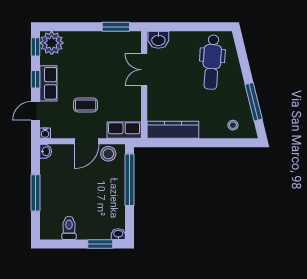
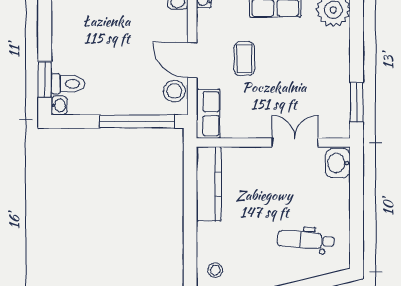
dental chair: (212, 62) -> (306, 240), width x0.73, depth x0.72
toilet: (69, 228) -> (68, 84), moved

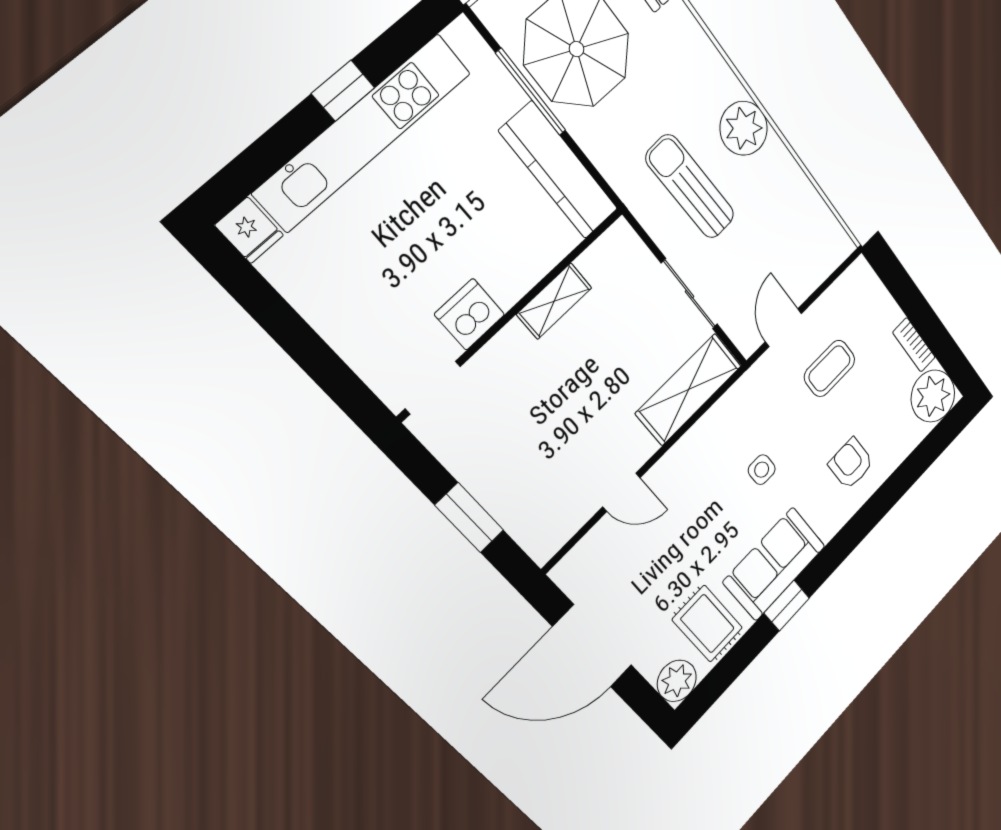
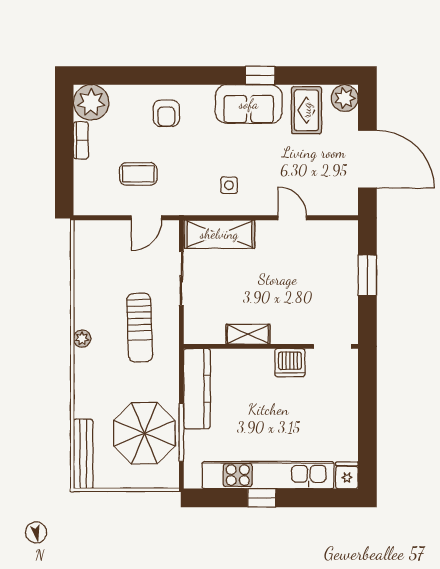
plant: (744, 128) -> (82, 339), width x0.53, depth x0.53
side table: (762, 470) -> (229, 185), moved

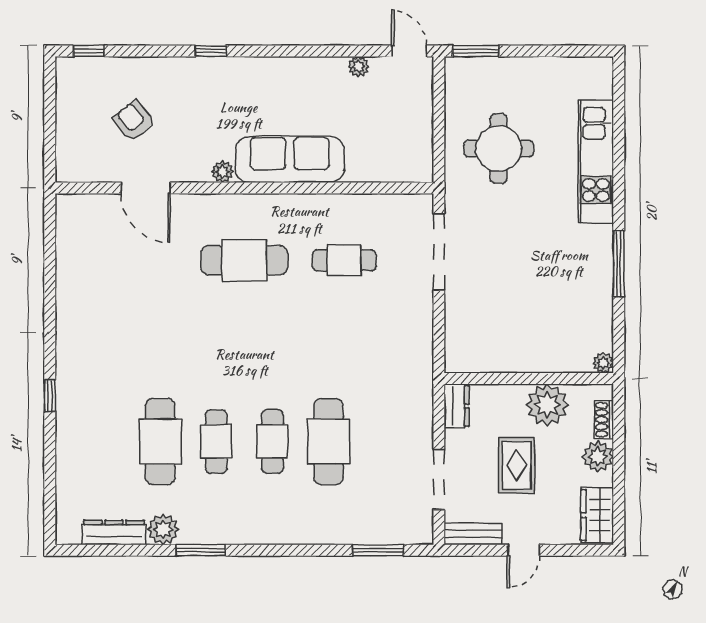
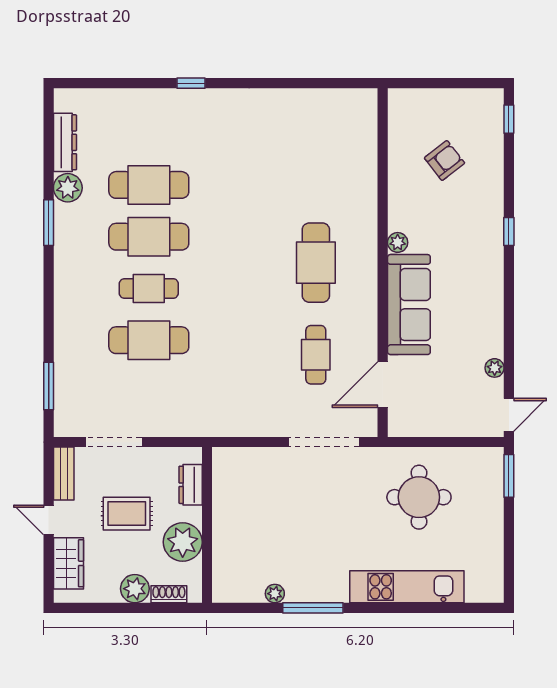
door: (146, 188) -> (383, 385), moved
plant: (603, 363) -> (275, 594), moved
dresser: (457, 406) -> (191, 485), moved, turned 90
cafe table: (216, 442) -> (149, 237), width x1.37, depth x1.35
wardrobe: (597, 515) -> (68, 563), moved, turned 90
------------------------------------------------------------------------
The task
Across the entries, each line containing the word "turned" is to be counted once; the total alone is to be given.

Answer space
2